• About this task: Could you please reproduce the entries exactly, leaving out any pictures?

• Task data:
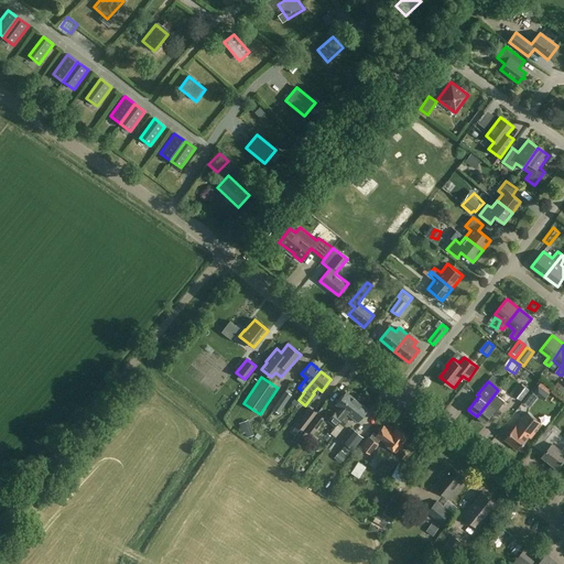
[(532,386),(525,381),(514,394),(521,400),(532,386)]
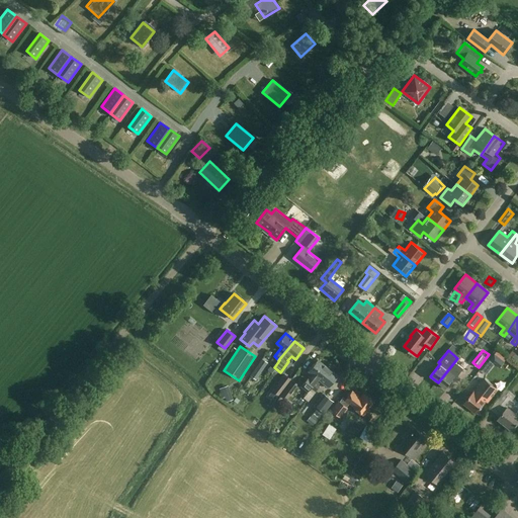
[(495,354),(490,360),(501,368),(505,362),(495,354)]
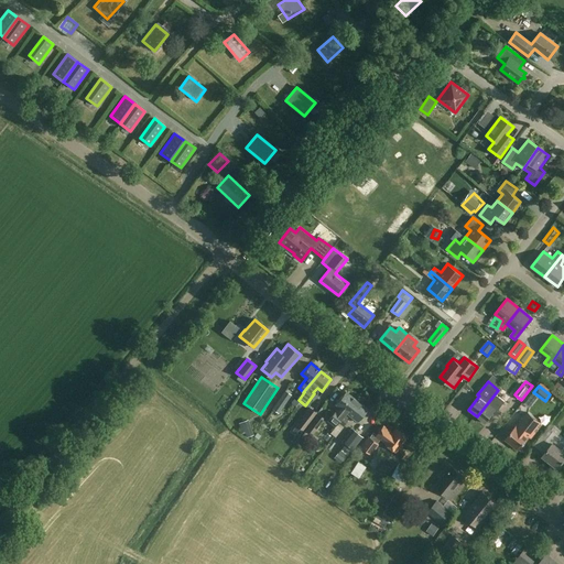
[(498,390),(477,416),(486,423),(496,410),(497,411),(505,402),(496,394),(499,390),(498,390)]
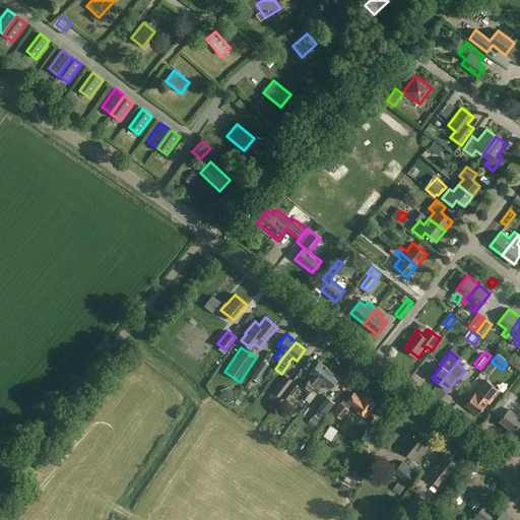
[(268,364),(263,361),(251,378),(257,382),(268,364)]
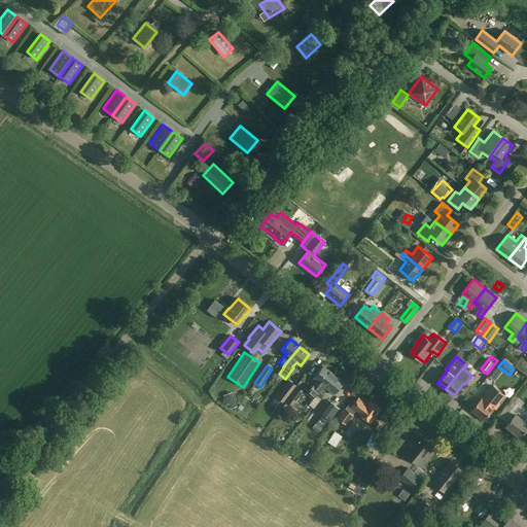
[(306,393),(313,399),(316,394),(334,374),(323,365),(314,377),(317,380),(306,393)]
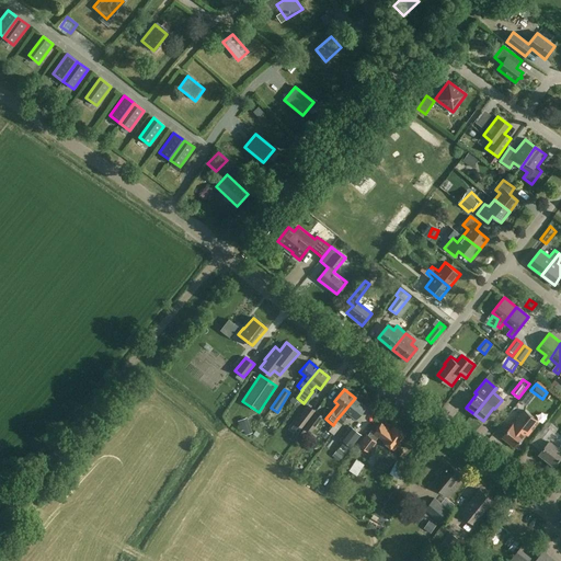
[(366,407),(355,398),(336,420),(342,424),(346,419),(343,416),(347,412),(356,420),(366,407)]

• Solution to this problem:
[(532,386),(525,381),(514,394),(521,400),(532,386)]
[(495,354),(490,360),(501,368),(505,362),(495,354)]
[(498,390),(477,416),(486,423),(496,410),(497,411),(505,402),(496,394),(499,390),(498,390)]
[(268,364),(263,361),(251,378),(257,382),(268,364)]
[(306,393),(313,399),(316,394),(334,374),(323,365),(314,377),(317,380),(306,393)]
[(366,407),(355,398),(336,420),(342,424),(346,419),(343,416),(347,412),(356,420),(366,407)]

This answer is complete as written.